▶ Directions
The answer must consist of every line below containing "TEMP".
==*==
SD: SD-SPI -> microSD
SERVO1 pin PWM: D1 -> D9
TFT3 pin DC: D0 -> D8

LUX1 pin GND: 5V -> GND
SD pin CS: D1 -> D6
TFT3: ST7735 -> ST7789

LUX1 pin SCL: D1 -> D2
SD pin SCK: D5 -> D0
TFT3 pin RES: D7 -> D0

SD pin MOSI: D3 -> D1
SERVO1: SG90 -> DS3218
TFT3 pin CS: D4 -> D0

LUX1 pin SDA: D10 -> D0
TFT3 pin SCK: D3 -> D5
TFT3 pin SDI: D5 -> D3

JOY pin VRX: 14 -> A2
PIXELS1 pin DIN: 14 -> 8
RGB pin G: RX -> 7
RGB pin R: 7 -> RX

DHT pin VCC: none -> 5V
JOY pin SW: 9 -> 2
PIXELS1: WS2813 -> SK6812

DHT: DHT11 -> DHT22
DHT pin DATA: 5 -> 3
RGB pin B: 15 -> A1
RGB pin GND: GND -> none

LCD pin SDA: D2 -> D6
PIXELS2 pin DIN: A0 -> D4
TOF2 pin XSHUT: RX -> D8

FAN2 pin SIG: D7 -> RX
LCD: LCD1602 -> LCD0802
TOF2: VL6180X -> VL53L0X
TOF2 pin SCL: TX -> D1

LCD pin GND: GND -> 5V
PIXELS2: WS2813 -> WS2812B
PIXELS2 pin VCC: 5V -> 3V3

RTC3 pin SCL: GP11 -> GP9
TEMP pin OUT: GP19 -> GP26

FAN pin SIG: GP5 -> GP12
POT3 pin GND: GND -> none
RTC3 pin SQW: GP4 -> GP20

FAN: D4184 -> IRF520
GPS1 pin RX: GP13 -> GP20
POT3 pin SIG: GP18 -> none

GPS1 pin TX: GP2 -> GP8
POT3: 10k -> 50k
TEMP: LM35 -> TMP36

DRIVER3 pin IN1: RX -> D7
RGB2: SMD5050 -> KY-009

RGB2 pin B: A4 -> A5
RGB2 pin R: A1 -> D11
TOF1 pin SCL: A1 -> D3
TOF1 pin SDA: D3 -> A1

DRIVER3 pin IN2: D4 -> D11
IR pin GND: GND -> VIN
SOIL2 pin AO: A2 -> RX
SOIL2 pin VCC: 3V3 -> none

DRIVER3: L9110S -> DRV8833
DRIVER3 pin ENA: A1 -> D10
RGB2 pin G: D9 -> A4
==*==
▶ Problem solution
TEMP pin OUT: GP19 -> GP26
TEMP: LM35 -> TMP36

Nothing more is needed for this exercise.